»»

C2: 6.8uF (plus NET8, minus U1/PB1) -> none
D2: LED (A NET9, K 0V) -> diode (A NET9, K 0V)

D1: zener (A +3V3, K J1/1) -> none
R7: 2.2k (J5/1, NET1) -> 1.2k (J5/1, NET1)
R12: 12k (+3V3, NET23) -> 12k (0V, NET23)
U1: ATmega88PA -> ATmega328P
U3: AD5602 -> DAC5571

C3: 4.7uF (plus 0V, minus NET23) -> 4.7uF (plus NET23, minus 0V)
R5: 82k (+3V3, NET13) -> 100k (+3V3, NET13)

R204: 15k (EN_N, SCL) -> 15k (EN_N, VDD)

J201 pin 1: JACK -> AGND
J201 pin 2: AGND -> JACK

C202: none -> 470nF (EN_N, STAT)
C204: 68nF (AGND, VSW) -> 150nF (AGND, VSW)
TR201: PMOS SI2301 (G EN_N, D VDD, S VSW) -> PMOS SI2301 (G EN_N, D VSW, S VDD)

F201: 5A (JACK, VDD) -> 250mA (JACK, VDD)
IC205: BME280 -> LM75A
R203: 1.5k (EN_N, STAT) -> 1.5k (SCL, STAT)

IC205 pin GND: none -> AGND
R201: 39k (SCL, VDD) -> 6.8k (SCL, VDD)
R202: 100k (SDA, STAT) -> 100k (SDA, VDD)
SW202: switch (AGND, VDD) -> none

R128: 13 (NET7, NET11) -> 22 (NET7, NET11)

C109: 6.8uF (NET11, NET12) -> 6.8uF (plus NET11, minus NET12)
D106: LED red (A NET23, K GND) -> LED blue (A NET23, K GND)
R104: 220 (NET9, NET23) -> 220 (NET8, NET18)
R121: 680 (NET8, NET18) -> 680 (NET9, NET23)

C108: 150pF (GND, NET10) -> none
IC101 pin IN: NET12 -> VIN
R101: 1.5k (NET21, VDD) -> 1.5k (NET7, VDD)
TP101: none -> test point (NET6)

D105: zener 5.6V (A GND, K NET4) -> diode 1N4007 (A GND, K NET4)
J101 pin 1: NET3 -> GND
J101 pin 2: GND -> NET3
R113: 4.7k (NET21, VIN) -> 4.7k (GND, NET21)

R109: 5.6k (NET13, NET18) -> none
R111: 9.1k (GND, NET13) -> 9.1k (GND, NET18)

««

> **EXERCISE**
Please output only the lines from the first line of the entries through the line with "J201 pin 2: AGND -> JACK", both included, exactly as written.

> **TASK OUTPUT**
C2: 6.8uF (plus NET8, minus U1/PB1) -> none
D2: LED (A NET9, K 0V) -> diode (A NET9, K 0V)

D1: zener (A +3V3, K J1/1) -> none
R7: 2.2k (J5/1, NET1) -> 1.2k (J5/1, NET1)
R12: 12k (+3V3, NET23) -> 12k (0V, NET23)
U1: ATmega88PA -> ATmega328P
U3: AD5602 -> DAC5571

C3: 4.7uF (plus 0V, minus NET23) -> 4.7uF (plus NET23, minus 0V)
R5: 82k (+3V3, NET13) -> 100k (+3V3, NET13)

R204: 15k (EN_N, SCL) -> 15k (EN_N, VDD)

J201 pin 1: JACK -> AGND
J201 pin 2: AGND -> JACK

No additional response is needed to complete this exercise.